Data shown:

--------------------------------------------------

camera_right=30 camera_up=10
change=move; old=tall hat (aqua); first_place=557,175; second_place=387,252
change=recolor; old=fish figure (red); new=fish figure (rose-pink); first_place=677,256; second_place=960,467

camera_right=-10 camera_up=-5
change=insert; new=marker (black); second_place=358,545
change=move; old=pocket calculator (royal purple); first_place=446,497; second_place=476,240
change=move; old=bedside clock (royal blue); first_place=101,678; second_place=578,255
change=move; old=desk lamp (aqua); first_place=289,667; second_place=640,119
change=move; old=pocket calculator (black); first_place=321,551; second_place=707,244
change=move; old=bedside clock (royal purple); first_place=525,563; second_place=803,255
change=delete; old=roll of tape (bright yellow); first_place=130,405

--------------------------------------------------

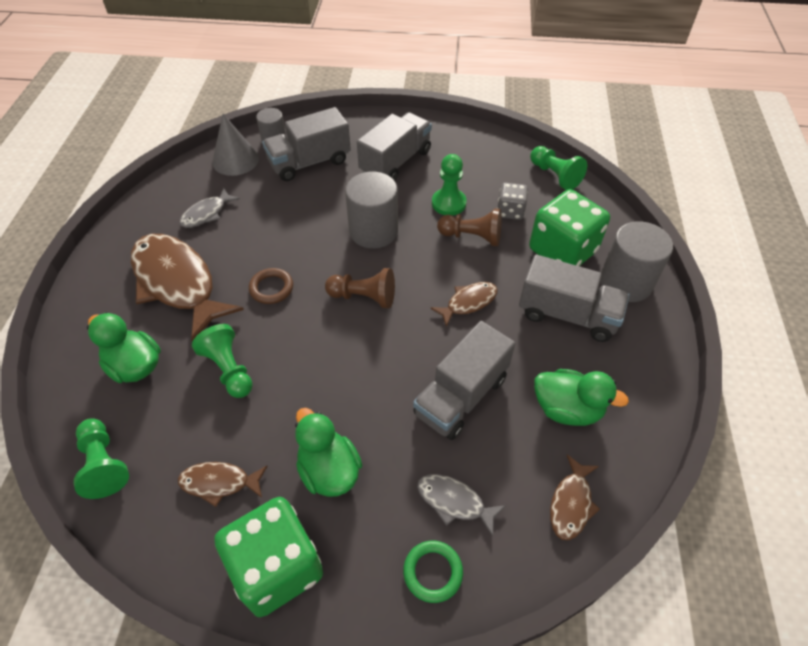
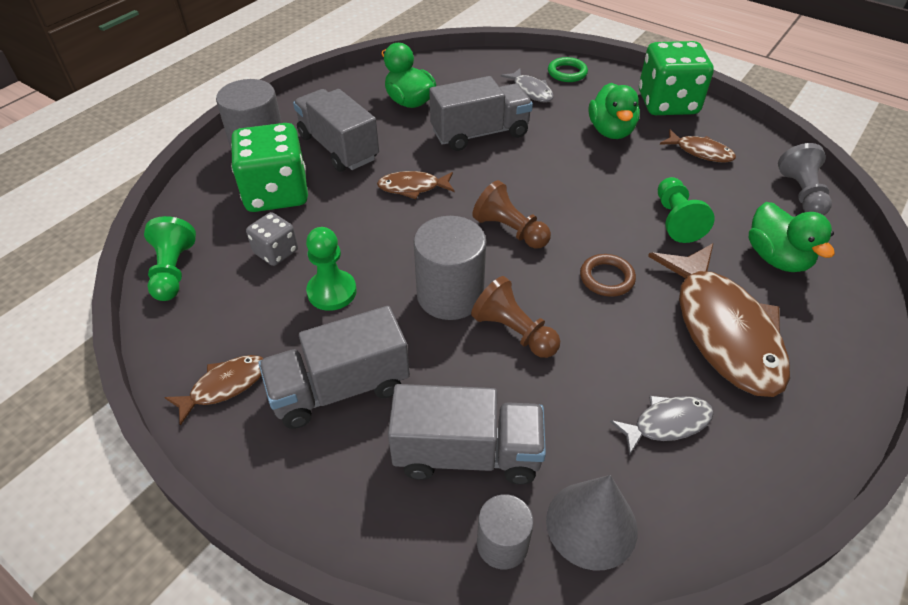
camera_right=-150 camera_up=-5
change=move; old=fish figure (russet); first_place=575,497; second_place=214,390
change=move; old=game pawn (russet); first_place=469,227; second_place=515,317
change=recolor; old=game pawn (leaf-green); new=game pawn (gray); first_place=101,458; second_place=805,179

--------------------------------------------------

What this task involves:
Set down, exactly as they stand above, the lines starting with the line with "camera_right=30 camera_up=10" and going on through the line with "change=move; old=tall hat", and no others.

Task output:
camera_right=30 camera_up=10
change=move; old=tall hat (aqua); first_place=557,175; second_place=387,252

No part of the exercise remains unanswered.